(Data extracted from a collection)

--- START ---

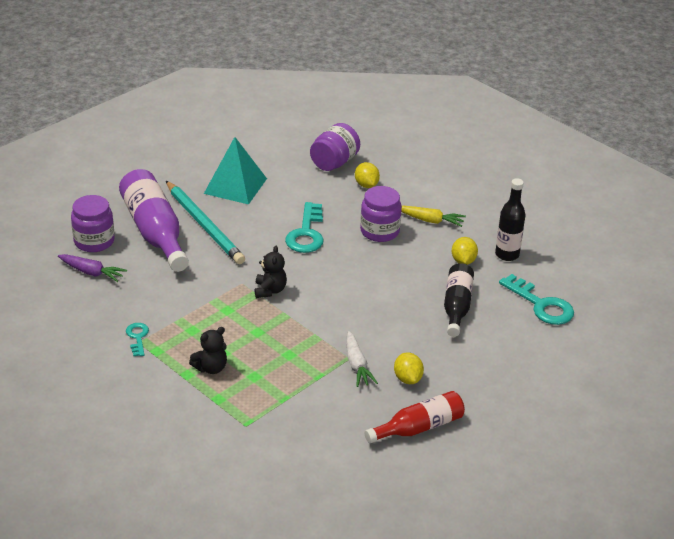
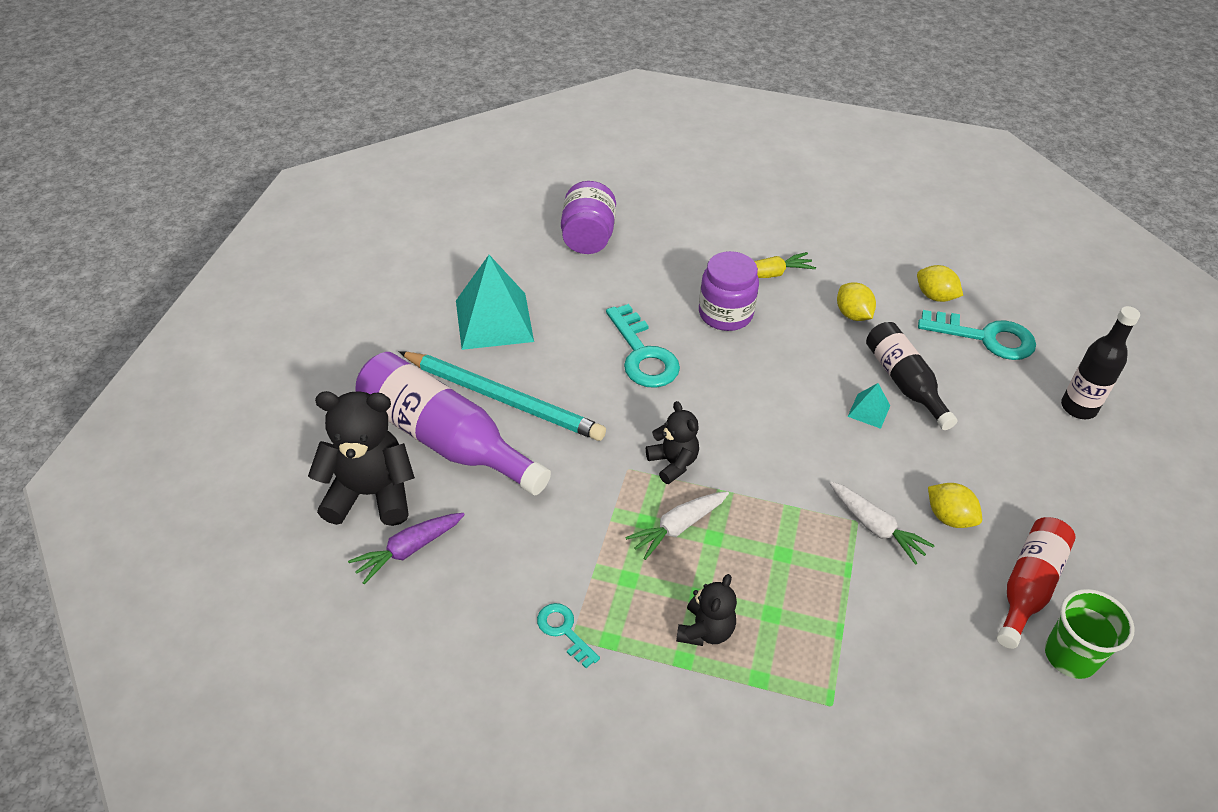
camera: 30 degrees left, 10 degrees up
(91, 272) = (408, 550): purple carrot -> purple carrot turned 150 degrees clockwise
(94, 241) = (370, 494): purple jar -> black teddy bear
(242, 319) = (678, 527): none -> white carrot
(366, 185) = (652, 254): yellow lemon -> yellow lemon (935, 296)
(406, 466) = (1070, 656): none -> green cup
(417, 311) = (869, 411): none -> turquoise pyramid
(507, 254) = (889, 285): black bottle -> black bottle (1078, 408)

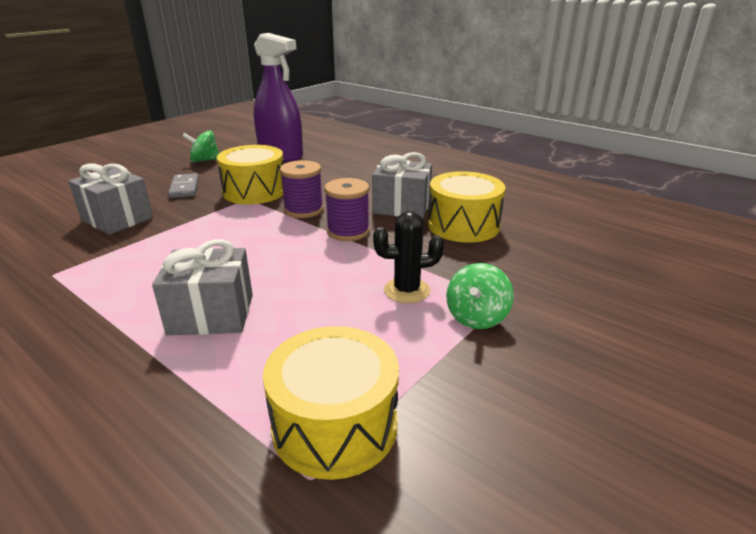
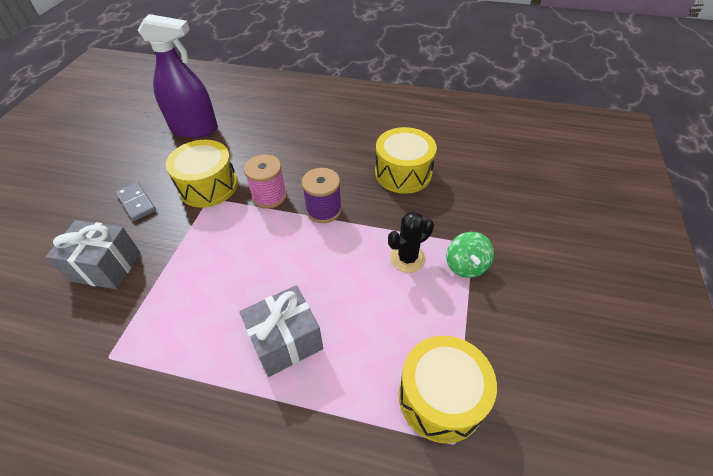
camera: 25 degrees left, 20 degrees up
(204, 160) = (123, 157): green spinning top -> none
(303, 210) = (269, 196): purple spool -> pink spool
(401, 207) = (345, 166): grey gift -> none

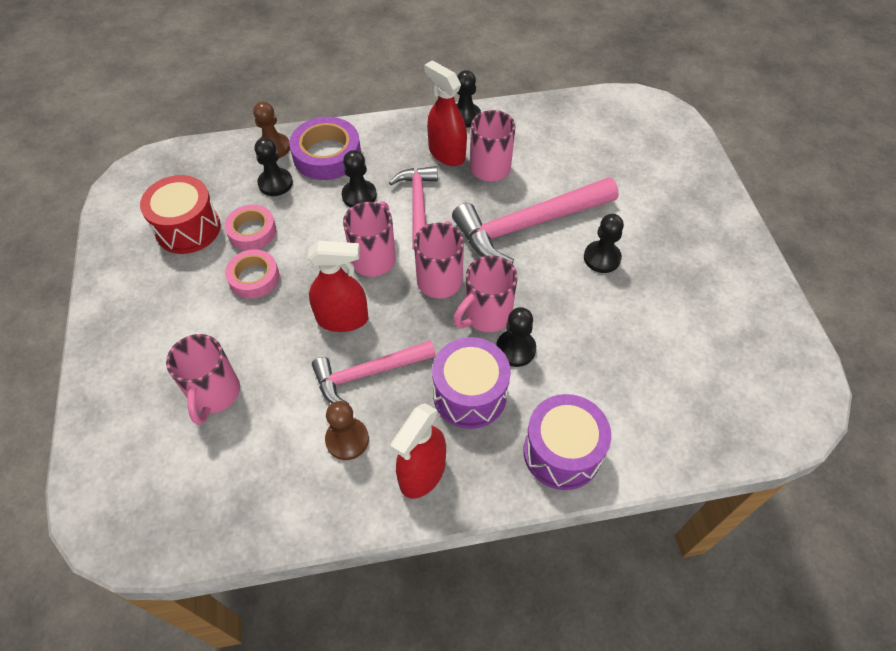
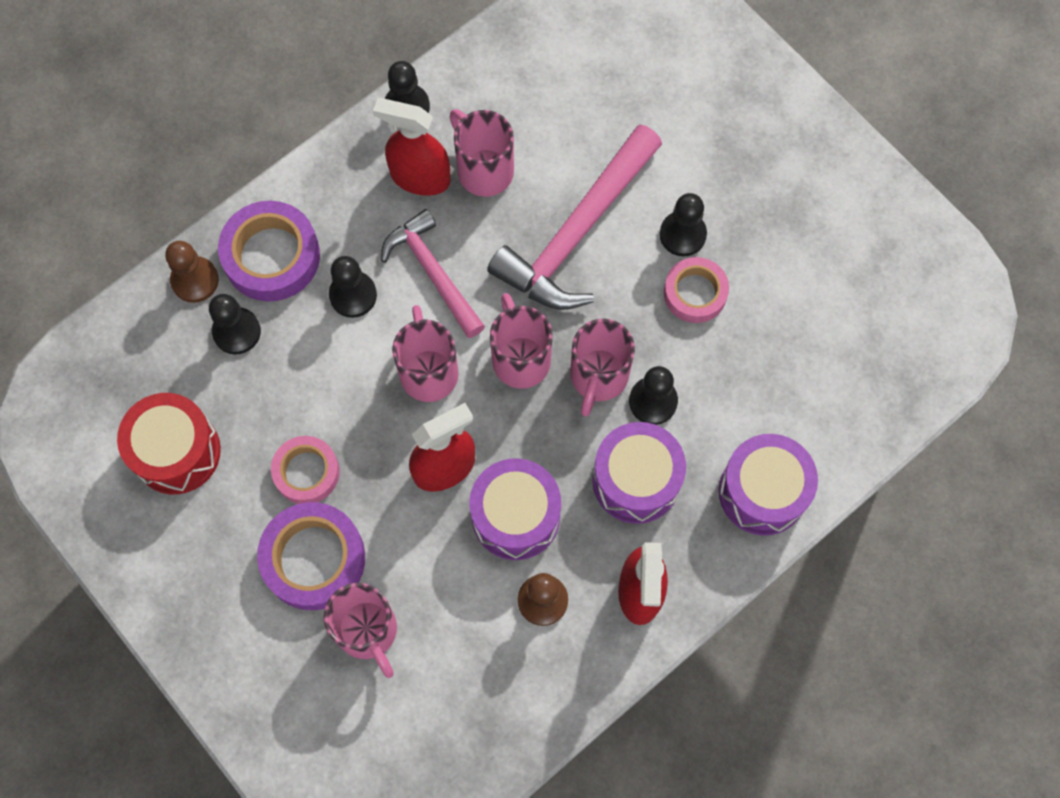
camera: 30 degrees left, 15 degrees up
(217, 330) = (314, 559): none -> purple tape
(252, 231) = (258, 413): pink tape -> pink tape (695, 293)
(368, 373) = (515, 516): pink hammer -> purple drum

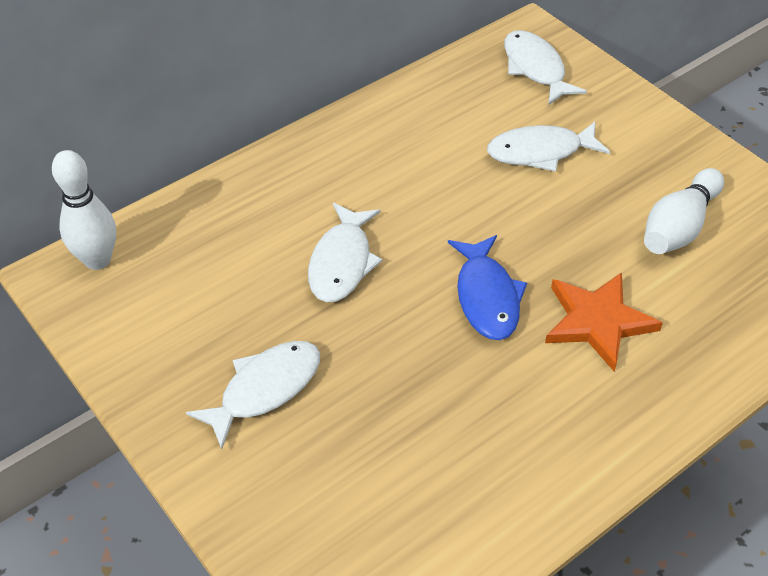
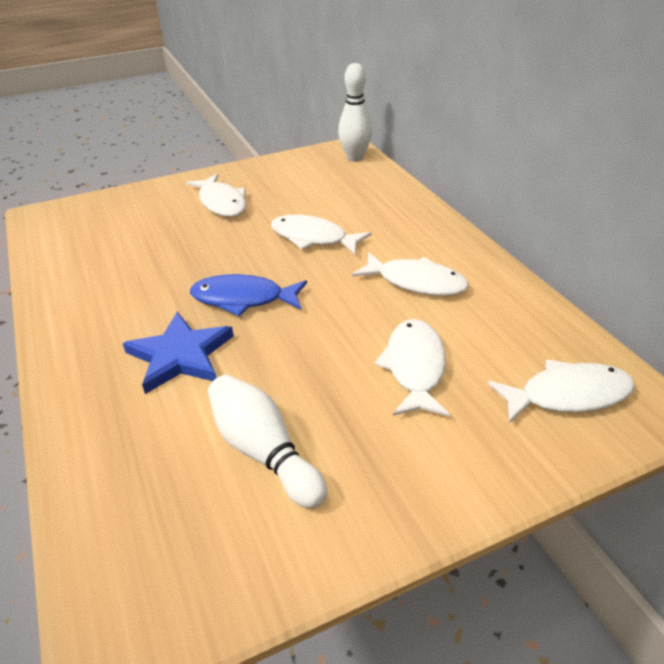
camera: 105 degrees right, 10 degrees down
(410, 163) = (416, 282): none -> white fish
(597, 321) = (180, 356): orange star -> blue star

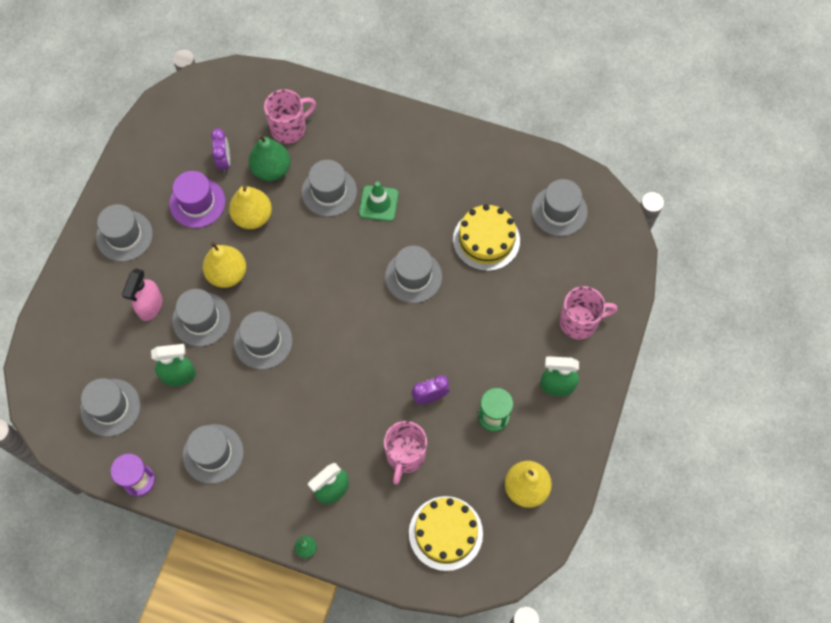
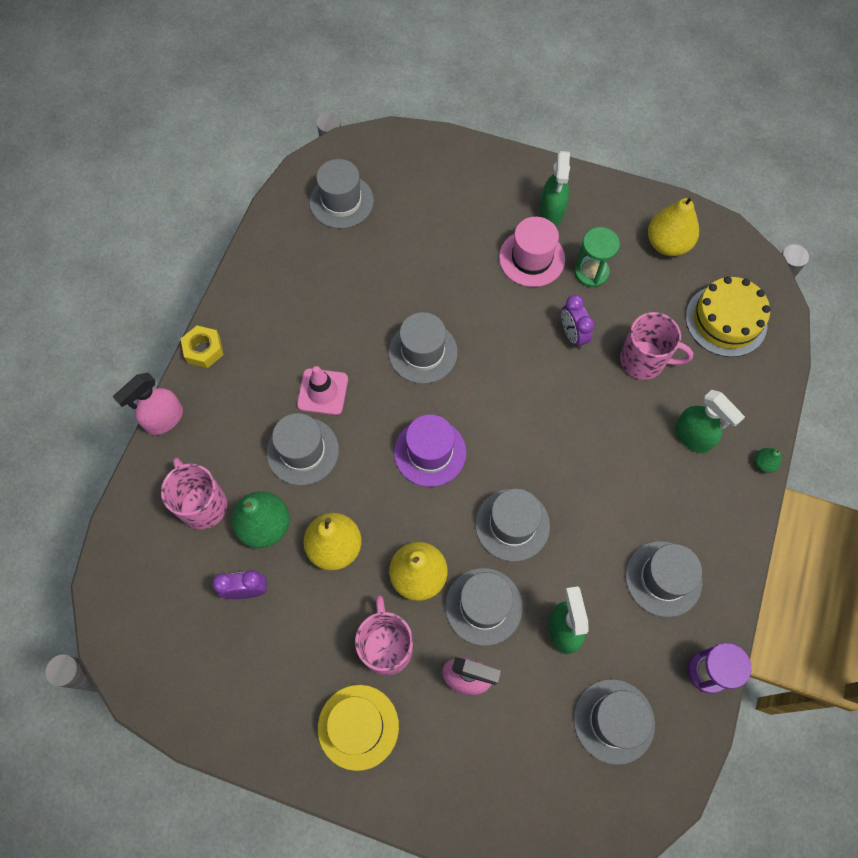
camera: 90 degrees left, 0 degrees up
(124, 236) = (358, 727): grey hat -> yellow hat
(197, 203) = (310, 624): purple hat -> purple hat (430, 452)
(357, 97) = (164, 419): none -> pink spray bottle
(378, 203) = (322, 392): green traffic cone -> pink traffic cone
(415, 118) = (204, 350): none -> yellow nut
(486, 240) = (376, 275): yellow cake -> none
(506, 366) = (531, 258): none -> pink hat
(579, 322) = (477, 188): pink mug -> pink mug (386, 647)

--- END ---

[ASSIGNMENT]
After locating the line containing "(368, 373) = (515, 516): pink" in the entries above, repeat only it and each later line through the end, exactly, without any pictures.

[REPLY TO THE TASK]
(368, 373) = (515, 516): pink hammer -> purple drum

camera: 105 degrees right, 10 degrees down
(410, 163) = (416, 282): none -> white fish
(597, 321) = (180, 356): orange star -> blue star

camera: 90 degrees left, 0 degrees up
(124, 236) = (358, 727): grey hat -> yellow hat
(197, 203) = (310, 624): purple hat -> purple hat (430, 452)
(357, 97) = (164, 419): none -> pink spray bottle
(378, 203) = (322, 392): green traffic cone -> pink traffic cone
(415, 118) = (204, 350): none -> yellow nut
(486, 240) = (376, 275): yellow cake -> none
(506, 366) = (531, 258): none -> pink hat
(579, 322) = (477, 188): pink mug -> pink mug (386, 647)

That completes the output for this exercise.